> About this exercise
Could you output every record below exactly, leaving out the pictures?

Dataset entries
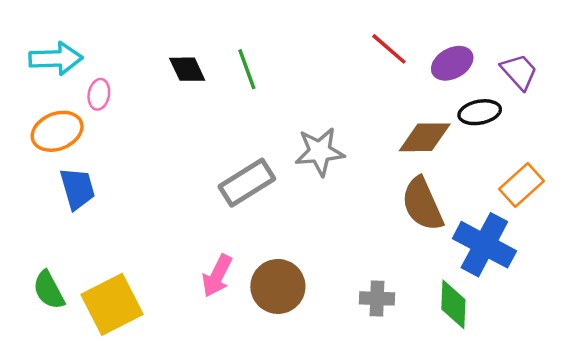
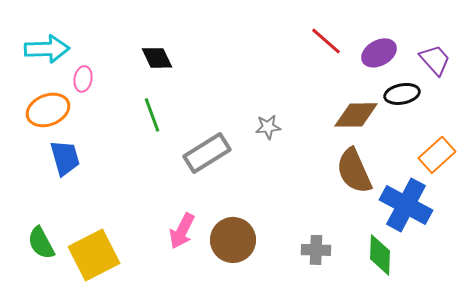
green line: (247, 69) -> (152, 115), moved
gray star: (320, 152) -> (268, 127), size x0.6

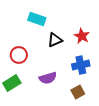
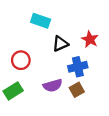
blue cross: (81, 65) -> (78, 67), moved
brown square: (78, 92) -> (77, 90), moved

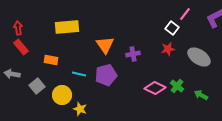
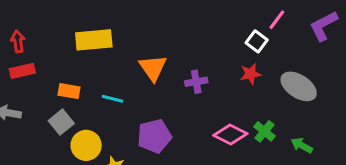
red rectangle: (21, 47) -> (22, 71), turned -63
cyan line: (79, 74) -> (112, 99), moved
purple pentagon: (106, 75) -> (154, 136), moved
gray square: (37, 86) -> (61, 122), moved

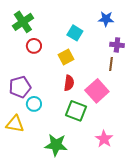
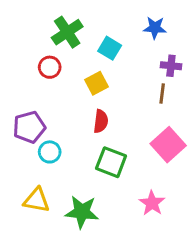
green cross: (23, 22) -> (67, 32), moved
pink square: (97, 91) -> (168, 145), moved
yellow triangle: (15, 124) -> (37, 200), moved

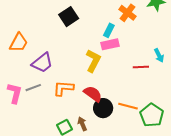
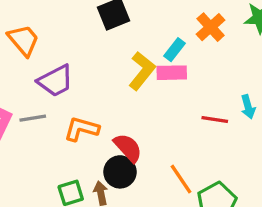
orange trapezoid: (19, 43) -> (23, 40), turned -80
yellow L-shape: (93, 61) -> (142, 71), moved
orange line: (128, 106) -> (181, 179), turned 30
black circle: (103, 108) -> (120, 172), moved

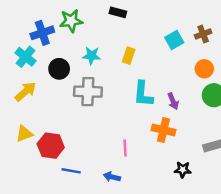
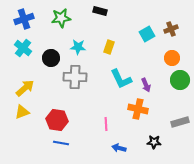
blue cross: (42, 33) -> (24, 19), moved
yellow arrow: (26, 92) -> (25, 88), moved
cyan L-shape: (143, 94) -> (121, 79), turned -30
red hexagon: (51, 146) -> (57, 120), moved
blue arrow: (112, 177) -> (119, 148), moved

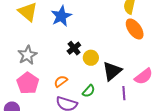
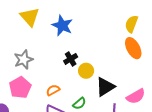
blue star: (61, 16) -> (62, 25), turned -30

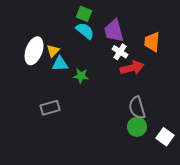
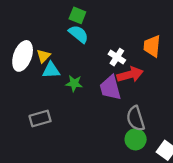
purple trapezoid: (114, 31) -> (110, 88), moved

> Problem solution
green line: (247, 69) -> (152, 115), moved
gray star: (320, 152) -> (268, 127), size x0.6

blue cross: (81, 65) -> (78, 67), moved
brown square: (78, 92) -> (77, 90), moved

red rectangle: (21, 47) -> (22, 71), turned -63
cyan line: (79, 74) -> (112, 99), moved
purple pentagon: (106, 75) -> (154, 136), moved
gray square: (37, 86) -> (61, 122), moved

green cross: (23, 22) -> (67, 32), moved
pink square: (97, 91) -> (168, 145), moved
yellow triangle: (15, 124) -> (37, 200), moved

orange trapezoid: (19, 43) -> (23, 40), turned -80
yellow L-shape: (93, 61) -> (142, 71), moved
orange line: (128, 106) -> (181, 179), turned 30
black circle: (103, 108) -> (120, 172), moved

blue cross: (42, 33) -> (24, 19), moved
yellow arrow: (26, 92) -> (25, 88), moved
cyan L-shape: (143, 94) -> (121, 79), turned -30
red hexagon: (51, 146) -> (57, 120), moved
blue arrow: (112, 177) -> (119, 148), moved

blue star: (61, 16) -> (62, 25), turned -30

purple trapezoid: (114, 31) -> (110, 88), moved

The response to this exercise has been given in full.